Information shown
----------

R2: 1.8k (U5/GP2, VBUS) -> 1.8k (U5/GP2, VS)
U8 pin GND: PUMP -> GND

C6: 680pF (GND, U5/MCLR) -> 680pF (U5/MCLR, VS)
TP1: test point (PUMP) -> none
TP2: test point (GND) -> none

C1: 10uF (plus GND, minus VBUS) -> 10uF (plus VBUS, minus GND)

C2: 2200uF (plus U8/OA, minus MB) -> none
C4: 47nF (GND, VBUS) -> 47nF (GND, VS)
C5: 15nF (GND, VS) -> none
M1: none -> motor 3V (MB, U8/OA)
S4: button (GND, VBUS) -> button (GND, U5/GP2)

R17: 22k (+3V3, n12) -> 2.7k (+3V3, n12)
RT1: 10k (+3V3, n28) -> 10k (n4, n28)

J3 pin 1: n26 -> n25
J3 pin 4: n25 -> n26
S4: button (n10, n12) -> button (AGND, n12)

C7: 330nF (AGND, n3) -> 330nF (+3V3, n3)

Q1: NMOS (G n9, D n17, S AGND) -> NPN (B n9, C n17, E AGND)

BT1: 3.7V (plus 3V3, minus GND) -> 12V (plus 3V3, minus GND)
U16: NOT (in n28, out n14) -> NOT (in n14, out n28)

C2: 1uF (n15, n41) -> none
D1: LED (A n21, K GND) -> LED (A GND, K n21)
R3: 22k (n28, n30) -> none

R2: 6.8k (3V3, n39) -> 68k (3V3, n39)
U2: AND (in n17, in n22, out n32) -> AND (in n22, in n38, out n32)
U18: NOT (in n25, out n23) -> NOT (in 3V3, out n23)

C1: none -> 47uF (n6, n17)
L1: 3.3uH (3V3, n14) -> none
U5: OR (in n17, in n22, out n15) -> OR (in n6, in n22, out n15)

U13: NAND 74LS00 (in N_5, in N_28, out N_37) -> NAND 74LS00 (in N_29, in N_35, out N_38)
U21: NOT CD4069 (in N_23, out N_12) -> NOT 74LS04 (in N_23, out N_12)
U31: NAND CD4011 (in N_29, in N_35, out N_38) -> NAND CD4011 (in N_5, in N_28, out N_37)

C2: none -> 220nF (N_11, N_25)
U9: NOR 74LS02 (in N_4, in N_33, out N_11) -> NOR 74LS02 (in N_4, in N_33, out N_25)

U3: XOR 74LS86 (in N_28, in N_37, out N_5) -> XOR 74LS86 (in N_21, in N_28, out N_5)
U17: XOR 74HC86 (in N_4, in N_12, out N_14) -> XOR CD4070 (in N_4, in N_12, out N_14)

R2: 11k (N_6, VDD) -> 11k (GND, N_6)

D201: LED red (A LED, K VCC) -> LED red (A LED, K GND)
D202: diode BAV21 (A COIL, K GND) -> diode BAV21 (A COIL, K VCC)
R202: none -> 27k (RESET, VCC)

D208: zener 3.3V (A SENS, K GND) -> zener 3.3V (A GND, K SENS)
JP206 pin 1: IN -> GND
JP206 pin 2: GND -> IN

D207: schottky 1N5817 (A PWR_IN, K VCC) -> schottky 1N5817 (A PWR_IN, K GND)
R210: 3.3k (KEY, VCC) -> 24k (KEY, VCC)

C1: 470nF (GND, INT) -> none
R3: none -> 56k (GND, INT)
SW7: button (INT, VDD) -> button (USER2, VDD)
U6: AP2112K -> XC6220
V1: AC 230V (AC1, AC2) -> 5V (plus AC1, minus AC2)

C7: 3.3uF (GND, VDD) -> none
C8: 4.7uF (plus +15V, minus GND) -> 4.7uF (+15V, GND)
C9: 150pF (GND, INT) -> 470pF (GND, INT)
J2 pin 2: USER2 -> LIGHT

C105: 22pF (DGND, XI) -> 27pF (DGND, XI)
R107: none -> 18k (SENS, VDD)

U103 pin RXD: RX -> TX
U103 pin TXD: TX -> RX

----------

Exercise
In full and word for word, restate the data.

Response box
R2: 1.8k (U5/GP2, VBUS) -> 1.8k (U5/GP2, VS)
U8 pin GND: PUMP -> GND

C6: 680pF (GND, U5/MCLR) -> 680pF (U5/MCLR, VS)
TP1: test point (PUMP) -> none
TP2: test point (GND) -> none

C1: 10uF (plus GND, minus VBUS) -> 10uF (plus VBUS, minus GND)

C2: 2200uF (plus U8/OA, minus MB) -> none
C4: 47nF (GND, VBUS) -> 47nF (GND, VS)
C5: 15nF (GND, VS) -> none
M1: none -> motor 3V (MB, U8/OA)
S4: button (GND, VBUS) -> button (GND, U5/GP2)

R17: 22k (+3V3, n12) -> 2.7k (+3V3, n12)
RT1: 10k (+3V3, n28) -> 10k (n4, n28)

J3 pin 1: n26 -> n25
J3 pin 4: n25 -> n26
S4: button (n10, n12) -> button (AGND, n12)

C7: 330nF (AGND, n3) -> 330nF (+3V3, n3)

Q1: NMOS (G n9, D n17, S AGND) -> NPN (B n9, C n17, E AGND)

BT1: 3.7V (plus 3V3, minus GND) -> 12V (plus 3V3, minus GND)
U16: NOT (in n28, out n14) -> NOT (in n14, out n28)

C2: 1uF (n15, n41) -> none
D1: LED (A n21, K GND) -> LED (A GND, K n21)
R3: 22k (n28, n30) -> none

R2: 6.8k (3V3, n39) -> 68k (3V3, n39)
U2: AND (in n17, in n22, out n32) -> AND (in n22, in n38, out n32)
U18: NOT (in n25, out n23) -> NOT (in 3V3, out n23)

C1: none -> 47uF (n6, n17)
L1: 3.3uH (3V3, n14) -> none
U5: OR (in n17, in n22, out n15) -> OR (in n6, in n22, out n15)

U13: NAND 74LS00 (in N_5, in N_28, out N_37) -> NAND 74LS00 (in N_29, in N_35, out N_38)
U21: NOT CD4069 (in N_23, out N_12) -> NOT 74LS04 (in N_23, out N_12)
U31: NAND CD4011 (in N_29, in N_35, out N_38) -> NAND CD4011 (in N_5, in N_28, out N_37)

C2: none -> 220nF (N_11, N_25)
U9: NOR 74LS02 (in N_4, in N_33, out N_11) -> NOR 74LS02 (in N_4, in N_33, out N_25)

U3: XOR 74LS86 (in N_28, in N_37, out N_5) -> XOR 74LS86 (in N_21, in N_28, out N_5)
U17: XOR 74HC86 (in N_4, in N_12, out N_14) -> XOR CD4070 (in N_4, in N_12, out N_14)

R2: 11k (N_6, VDD) -> 11k (GND, N_6)

D201: LED red (A LED, K VCC) -> LED red (A LED, K GND)
D202: diode BAV21 (A COIL, K GND) -> diode BAV21 (A COIL, K VCC)
R202: none -> 27k (RESET, VCC)

D208: zener 3.3V (A SENS, K GND) -> zener 3.3V (A GND, K SENS)
JP206 pin 1: IN -> GND
JP206 pin 2: GND -> IN

D207: schottky 1N5817 (A PWR_IN, K VCC) -> schottky 1N5817 (A PWR_IN, K GND)
R210: 3.3k (KEY, VCC) -> 24k (KEY, VCC)

C1: 470nF (GND, INT) -> none
R3: none -> 56k (GND, INT)
SW7: button (INT, VDD) -> button (USER2, VDD)
U6: AP2112K -> XC6220
V1: AC 230V (AC1, AC2) -> 5V (plus AC1, minus AC2)

C7: 3.3uF (GND, VDD) -> none
C8: 4.7uF (plus +15V, minus GND) -> 4.7uF (+15V, GND)
C9: 150pF (GND, INT) -> 470pF (GND, INT)
J2 pin 2: USER2 -> LIGHT

C105: 22pF (DGND, XI) -> 27pF (DGND, XI)
R107: none -> 18k (SENS, VDD)

U103 pin RXD: RX -> TX
U103 pin TXD: TX -> RX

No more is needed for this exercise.